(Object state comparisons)

-- Opening Marker --

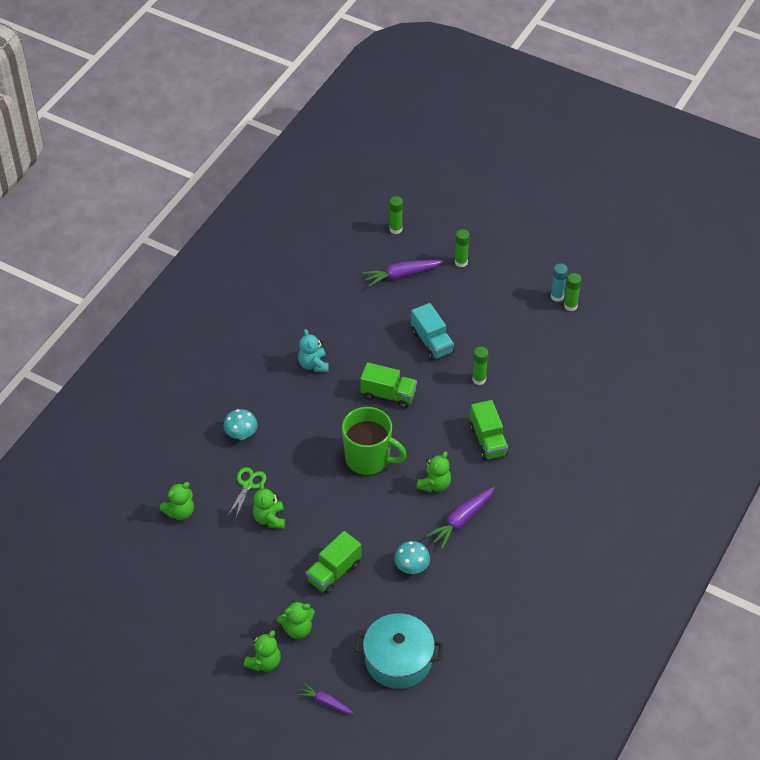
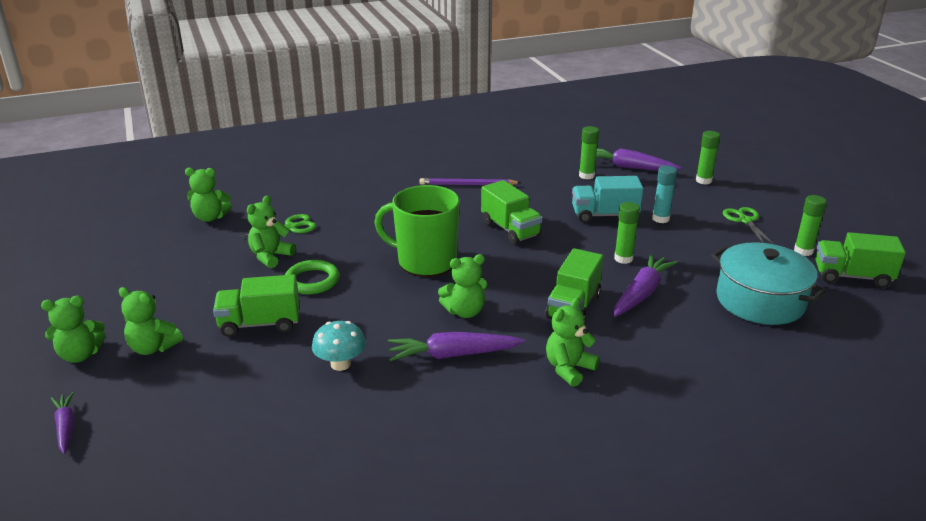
camera: 40 degrees right, 20 degrees down
(241, 434) = (339, 197): turquoise mushroom -> none
(313, 364) = (467, 185): turquoise teddy bear -> purple pencil
(321, 520) = (312, 281): none -> green ring
(368, 459) = (425, 261): green mug -> green mug turned 135 degrees clockwise
(395, 229) = (660, 142): green glue stick -> green glue stick (586, 176)
(398, 660) = (196, 439): turquoise pot -> turquoise pot (760, 301)
(432, 342) = (604, 215): turquoise truck -> turquoise truck turned 75 degrees clockwise
(514, 404) = (641, 293): none -> purple carrot
(518, 294) = (745, 221): none -> green scissors
(527, 489) = (569, 369): none -> green teddy bear
(557, 296) = (793, 238): turquoise glue stick -> turquoise glue stick (660, 219)
(610, 315) = (852, 276): none -> green truck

-- Closing Marker --

[WHAT IS REQUIRED]: Your copy must reproduce the entries above in full, without their pictures.

[SOLUTION FOR THIS PROBLEM]:
camera: 40 degrees right, 20 degrees down
(241, 434) = (339, 197): turquoise mushroom -> none
(313, 364) = (467, 185): turquoise teddy bear -> purple pencil
(321, 520) = (312, 281): none -> green ring
(368, 459) = (425, 261): green mug -> green mug turned 135 degrees clockwise
(395, 229) = (660, 142): green glue stick -> green glue stick (586, 176)
(398, 660) = (196, 439): turquoise pot -> turquoise pot (760, 301)
(432, 342) = (604, 215): turquoise truck -> turquoise truck turned 75 degrees clockwise
(514, 404) = (641, 293): none -> purple carrot
(518, 294) = (745, 221): none -> green scissors
(527, 489) = (569, 369): none -> green teddy bear
(557, 296) = (793, 238): turquoise glue stick -> turquoise glue stick (660, 219)
(610, 315) = (852, 276): none -> green truck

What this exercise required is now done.